• [What the exercise asks] Lines before the one containing "TEMP3 pin VCC: 3V3 -> 5V" are left out; that line and every line after it, through the end of the records, are to be reproduced exactly.

(Difference listings)
□ □ □ □ □ □ □
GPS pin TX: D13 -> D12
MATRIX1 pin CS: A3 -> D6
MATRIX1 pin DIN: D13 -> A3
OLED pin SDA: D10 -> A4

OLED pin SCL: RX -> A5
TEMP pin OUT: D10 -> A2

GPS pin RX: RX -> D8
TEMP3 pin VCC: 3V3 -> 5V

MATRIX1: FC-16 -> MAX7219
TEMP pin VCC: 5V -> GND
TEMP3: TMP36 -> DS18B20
□ □ □ □ □ □ □
• [Exercise solution]
TEMP3 pin VCC: 3V3 -> 5V

MATRIX1: FC-16 -> MAX7219
TEMP pin VCC: 5V -> GND
TEMP3: TMP36 -> DS18B20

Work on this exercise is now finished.